(Information supplied begins)
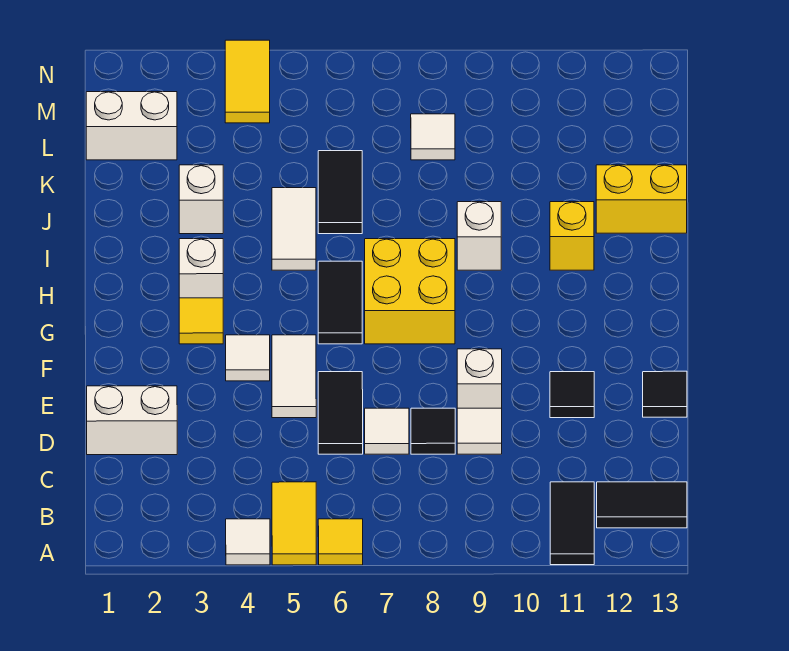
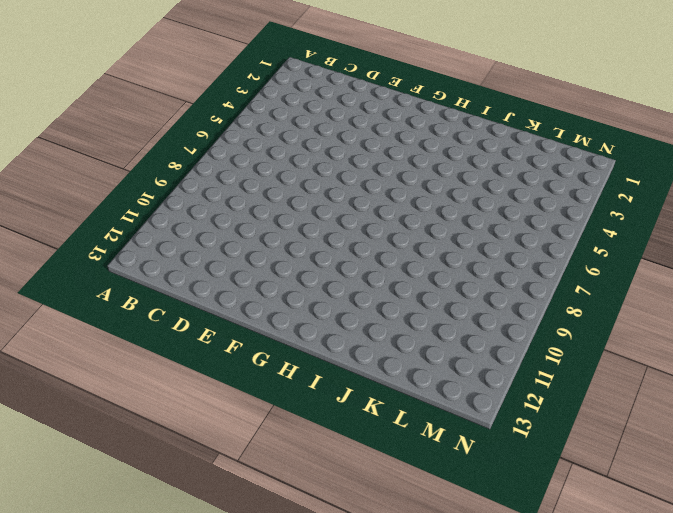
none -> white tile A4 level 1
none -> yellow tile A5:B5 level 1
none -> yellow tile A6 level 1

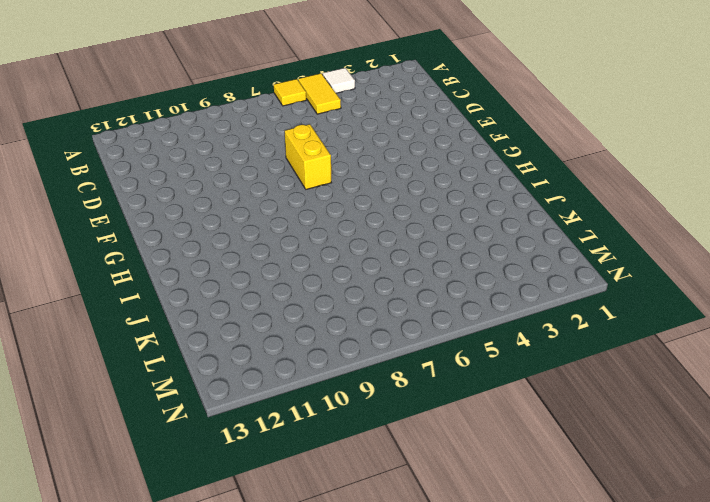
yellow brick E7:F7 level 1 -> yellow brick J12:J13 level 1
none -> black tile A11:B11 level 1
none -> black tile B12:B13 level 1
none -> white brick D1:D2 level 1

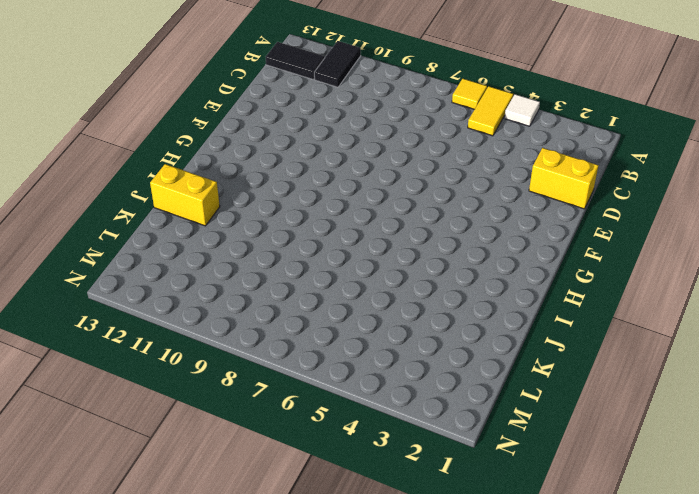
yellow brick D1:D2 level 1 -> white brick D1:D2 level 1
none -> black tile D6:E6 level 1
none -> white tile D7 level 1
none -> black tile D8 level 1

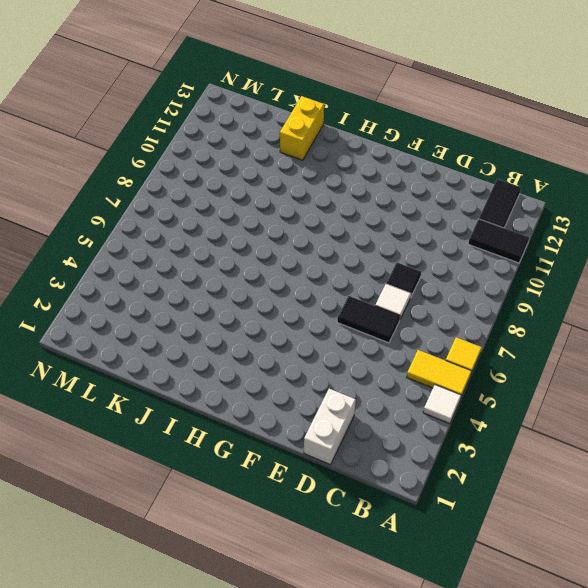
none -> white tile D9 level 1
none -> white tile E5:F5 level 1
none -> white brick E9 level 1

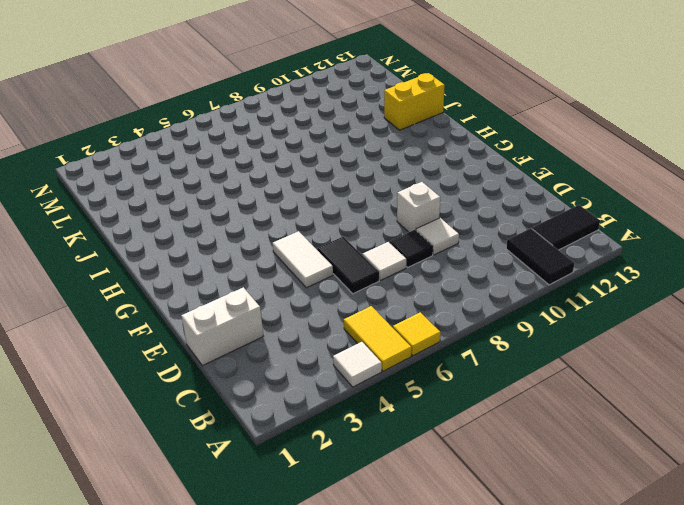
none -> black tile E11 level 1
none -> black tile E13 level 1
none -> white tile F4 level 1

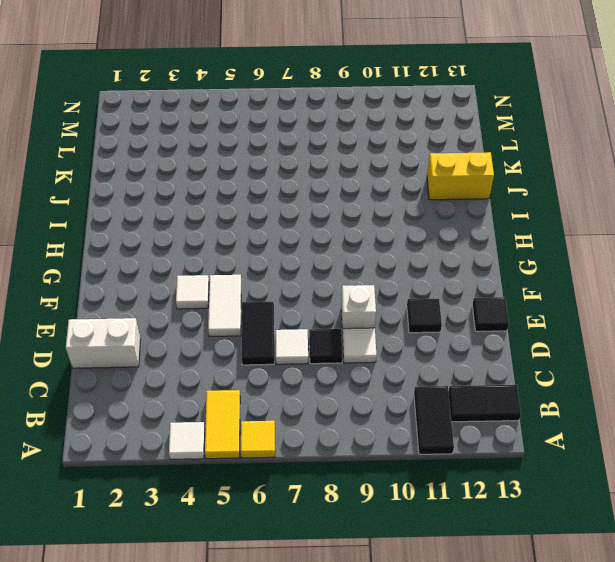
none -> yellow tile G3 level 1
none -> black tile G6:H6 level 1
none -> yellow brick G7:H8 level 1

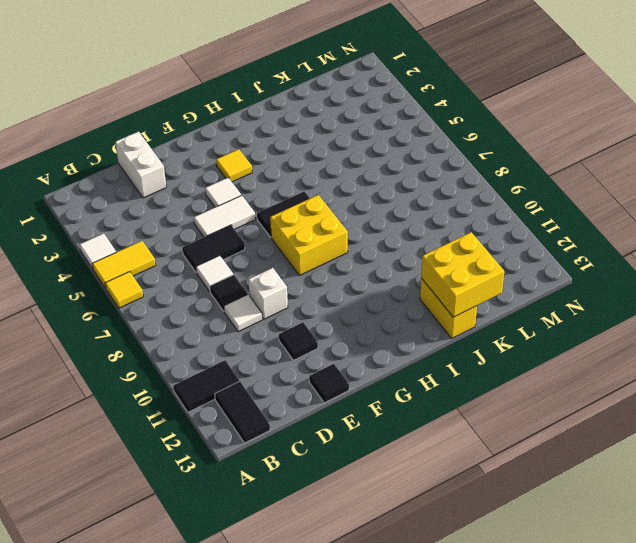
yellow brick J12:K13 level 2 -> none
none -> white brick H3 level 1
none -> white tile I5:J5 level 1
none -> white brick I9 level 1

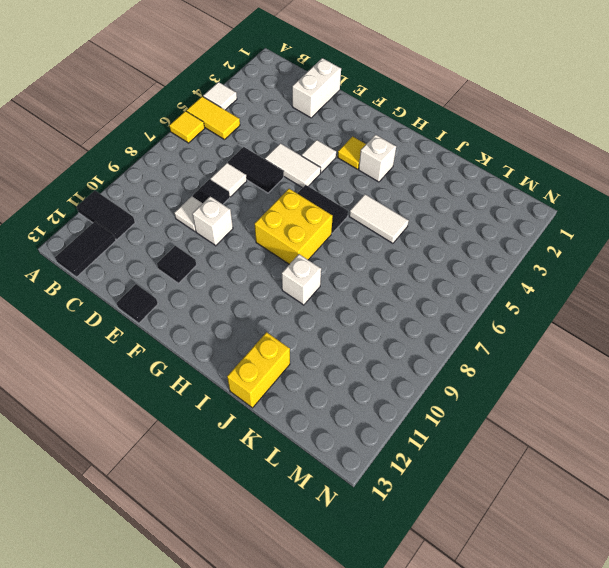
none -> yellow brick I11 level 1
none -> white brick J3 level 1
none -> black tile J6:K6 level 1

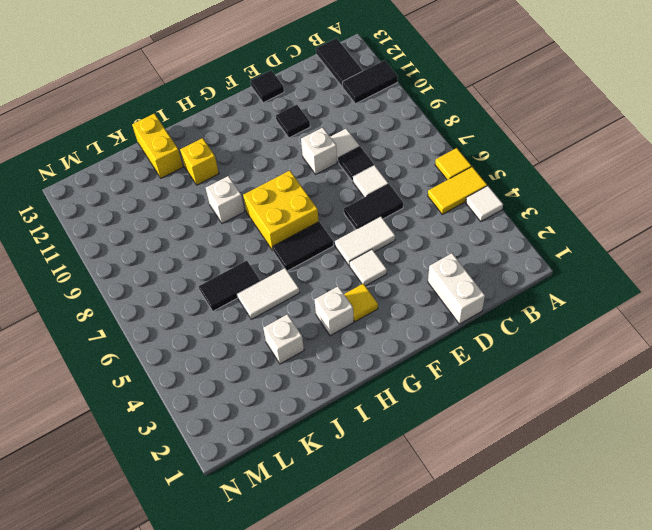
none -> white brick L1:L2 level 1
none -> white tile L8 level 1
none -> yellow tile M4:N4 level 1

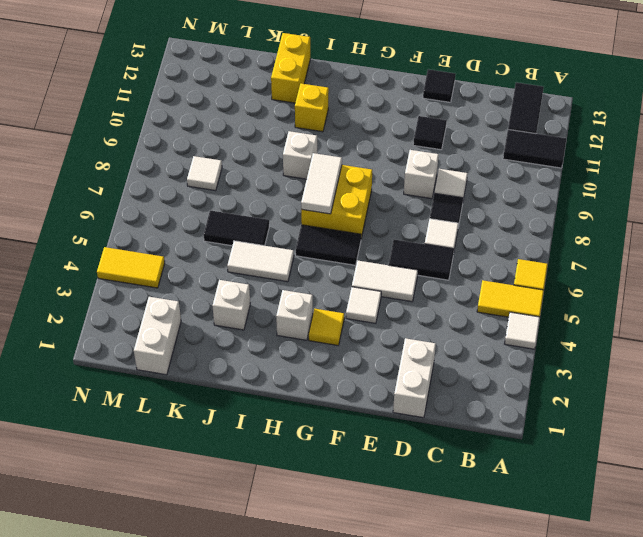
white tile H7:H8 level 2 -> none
(Information supplied ends)
(Information supplied begins)
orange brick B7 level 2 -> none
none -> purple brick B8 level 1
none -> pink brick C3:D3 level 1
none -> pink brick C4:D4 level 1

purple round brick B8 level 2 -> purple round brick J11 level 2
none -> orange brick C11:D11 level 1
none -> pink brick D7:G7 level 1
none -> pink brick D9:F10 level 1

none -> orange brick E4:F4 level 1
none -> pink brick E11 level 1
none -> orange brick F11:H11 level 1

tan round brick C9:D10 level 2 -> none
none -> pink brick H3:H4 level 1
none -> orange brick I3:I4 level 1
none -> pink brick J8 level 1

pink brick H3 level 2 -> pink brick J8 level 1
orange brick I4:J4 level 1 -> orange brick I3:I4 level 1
(Information supplied ends)
(Information supplied begins)
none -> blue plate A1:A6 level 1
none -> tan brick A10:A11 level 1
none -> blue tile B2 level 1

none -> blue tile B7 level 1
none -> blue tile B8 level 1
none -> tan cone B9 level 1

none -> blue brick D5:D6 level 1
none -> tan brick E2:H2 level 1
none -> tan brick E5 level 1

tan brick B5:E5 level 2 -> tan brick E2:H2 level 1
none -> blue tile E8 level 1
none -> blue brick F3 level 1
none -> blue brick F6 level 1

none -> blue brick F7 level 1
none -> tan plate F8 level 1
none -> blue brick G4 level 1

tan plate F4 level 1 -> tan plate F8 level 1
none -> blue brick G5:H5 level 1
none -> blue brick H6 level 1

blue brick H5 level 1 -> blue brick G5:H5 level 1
(Information supplied ends)
» **Task to complete**: Above is the material; set down exactly its lines from the one containing "none -> white tile E5:F5 level 1" down to the one containing "white tile H7:H8 level 2 -> none", both included, leaving out any pictures.

» **Answer to this exercise**:
none -> white tile E5:F5 level 1
none -> white brick E9 level 1

none -> black tile E11 level 1
none -> black tile E13 level 1
none -> white tile F4 level 1

none -> yellow tile G3 level 1
none -> black tile G6:H6 level 1
none -> yellow brick G7:H8 level 1

yellow brick J12:K13 level 2 -> none
none -> white brick H3 level 1
none -> white tile I5:J5 level 1
none -> white brick I9 level 1

none -> yellow brick I11 level 1
none -> white brick J3 level 1
none -> black tile J6:K6 level 1

none -> white brick L1:L2 level 1
none -> white tile L8 level 1
none -> yellow tile M4:N4 level 1

white tile H7:H8 level 2 -> none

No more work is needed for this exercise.